— INPUT RECORDS —
===============
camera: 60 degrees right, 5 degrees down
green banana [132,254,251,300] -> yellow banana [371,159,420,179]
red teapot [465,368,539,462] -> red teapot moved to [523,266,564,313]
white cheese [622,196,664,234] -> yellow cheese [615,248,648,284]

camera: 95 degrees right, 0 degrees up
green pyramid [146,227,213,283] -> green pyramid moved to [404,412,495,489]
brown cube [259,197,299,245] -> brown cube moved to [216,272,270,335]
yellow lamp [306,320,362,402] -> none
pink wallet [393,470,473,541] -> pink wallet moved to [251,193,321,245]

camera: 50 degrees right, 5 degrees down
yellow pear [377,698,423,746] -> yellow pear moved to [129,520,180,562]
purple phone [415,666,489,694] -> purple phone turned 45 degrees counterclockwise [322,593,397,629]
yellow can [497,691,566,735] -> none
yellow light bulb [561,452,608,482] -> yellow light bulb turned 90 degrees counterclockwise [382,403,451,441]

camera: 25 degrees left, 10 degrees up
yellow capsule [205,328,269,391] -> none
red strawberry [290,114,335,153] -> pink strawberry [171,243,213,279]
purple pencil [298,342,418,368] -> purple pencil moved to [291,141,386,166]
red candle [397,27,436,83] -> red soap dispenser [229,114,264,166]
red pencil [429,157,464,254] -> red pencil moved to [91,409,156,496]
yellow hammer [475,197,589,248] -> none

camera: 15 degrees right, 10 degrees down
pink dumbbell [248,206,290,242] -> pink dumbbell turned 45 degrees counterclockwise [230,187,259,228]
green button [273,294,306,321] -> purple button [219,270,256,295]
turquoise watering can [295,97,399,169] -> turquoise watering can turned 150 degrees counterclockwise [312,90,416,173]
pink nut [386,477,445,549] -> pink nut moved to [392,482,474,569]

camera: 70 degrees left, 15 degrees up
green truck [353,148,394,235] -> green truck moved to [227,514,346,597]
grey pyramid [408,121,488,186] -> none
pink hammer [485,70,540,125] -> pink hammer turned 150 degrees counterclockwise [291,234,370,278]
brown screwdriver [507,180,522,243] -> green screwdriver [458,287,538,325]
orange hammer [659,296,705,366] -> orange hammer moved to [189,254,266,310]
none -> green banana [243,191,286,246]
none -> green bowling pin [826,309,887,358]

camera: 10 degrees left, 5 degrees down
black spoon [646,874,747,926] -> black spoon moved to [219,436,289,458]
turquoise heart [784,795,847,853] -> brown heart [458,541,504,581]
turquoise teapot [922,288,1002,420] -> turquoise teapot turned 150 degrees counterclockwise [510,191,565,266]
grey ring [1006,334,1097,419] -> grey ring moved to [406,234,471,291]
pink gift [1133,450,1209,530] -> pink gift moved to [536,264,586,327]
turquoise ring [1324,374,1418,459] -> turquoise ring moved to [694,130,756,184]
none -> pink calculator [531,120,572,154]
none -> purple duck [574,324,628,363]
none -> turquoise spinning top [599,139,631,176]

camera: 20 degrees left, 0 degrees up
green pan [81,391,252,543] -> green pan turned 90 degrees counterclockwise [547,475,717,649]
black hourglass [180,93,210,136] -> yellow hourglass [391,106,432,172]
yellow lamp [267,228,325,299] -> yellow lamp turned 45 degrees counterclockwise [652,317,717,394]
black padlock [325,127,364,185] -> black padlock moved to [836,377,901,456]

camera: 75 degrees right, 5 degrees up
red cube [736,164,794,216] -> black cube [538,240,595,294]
===============
— WHAT TO DO —
Line by line, transcribe the material exactly.

— COMPLETED TASK —
camera: 60 degrees right, 5 degrees down
green banana [132,254,251,300] -> yellow banana [371,159,420,179]
red teapot [465,368,539,462] -> red teapot moved to [523,266,564,313]
white cheese [622,196,664,234] -> yellow cheese [615,248,648,284]

camera: 95 degrees right, 0 degrees up
green pyramid [146,227,213,283] -> green pyramid moved to [404,412,495,489]
brown cube [259,197,299,245] -> brown cube moved to [216,272,270,335]
yellow lamp [306,320,362,402] -> none
pink wallet [393,470,473,541] -> pink wallet moved to [251,193,321,245]

camera: 50 degrees right, 5 degrees down
yellow pear [377,698,423,746] -> yellow pear moved to [129,520,180,562]
purple phone [415,666,489,694] -> purple phone turned 45 degrees counterclockwise [322,593,397,629]
yellow can [497,691,566,735] -> none
yellow light bulb [561,452,608,482] -> yellow light bulb turned 90 degrees counterclockwise [382,403,451,441]

camera: 25 degrees left, 10 degrees up
yellow capsule [205,328,269,391] -> none
red strawberry [290,114,335,153] -> pink strawberry [171,243,213,279]
purple pencil [298,342,418,368] -> purple pencil moved to [291,141,386,166]
red candle [397,27,436,83] -> red soap dispenser [229,114,264,166]
red pencil [429,157,464,254] -> red pencil moved to [91,409,156,496]
yellow hammer [475,197,589,248] -> none

camera: 15 degrees right, 10 degrees down
pink dumbbell [248,206,290,242] -> pink dumbbell turned 45 degrees counterclockwise [230,187,259,228]
green button [273,294,306,321] -> purple button [219,270,256,295]
turquoise watering can [295,97,399,169] -> turquoise watering can turned 150 degrees counterclockwise [312,90,416,173]
pink nut [386,477,445,549] -> pink nut moved to [392,482,474,569]

camera: 70 degrees left, 15 degrees up
green truck [353,148,394,235] -> green truck moved to [227,514,346,597]
grey pyramid [408,121,488,186] -> none
pink hammer [485,70,540,125] -> pink hammer turned 150 degrees counterclockwise [291,234,370,278]
brown screwdriver [507,180,522,243] -> green screwdriver [458,287,538,325]
orange hammer [659,296,705,366] -> orange hammer moved to [189,254,266,310]
none -> green banana [243,191,286,246]
none -> green bowling pin [826,309,887,358]

camera: 10 degrees left, 5 degrees down
black spoon [646,874,747,926] -> black spoon moved to [219,436,289,458]
turquoise heart [784,795,847,853] -> brown heart [458,541,504,581]
turquoise teapot [922,288,1002,420] -> turquoise teapot turned 150 degrees counterclockwise [510,191,565,266]
grey ring [1006,334,1097,419] -> grey ring moved to [406,234,471,291]
pink gift [1133,450,1209,530] -> pink gift moved to [536,264,586,327]
turquoise ring [1324,374,1418,459] -> turquoise ring moved to [694,130,756,184]
none -> pink calculator [531,120,572,154]
none -> purple duck [574,324,628,363]
none -> turquoise spinning top [599,139,631,176]

camera: 20 degrees left, 0 degrees up
green pan [81,391,252,543] -> green pan turned 90 degrees counterclockwise [547,475,717,649]
black hourglass [180,93,210,136] -> yellow hourglass [391,106,432,172]
yellow lamp [267,228,325,299] -> yellow lamp turned 45 degrees counterclockwise [652,317,717,394]
black padlock [325,127,364,185] -> black padlock moved to [836,377,901,456]

camera: 75 degrees right, 5 degrees up
red cube [736,164,794,216] -> black cube [538,240,595,294]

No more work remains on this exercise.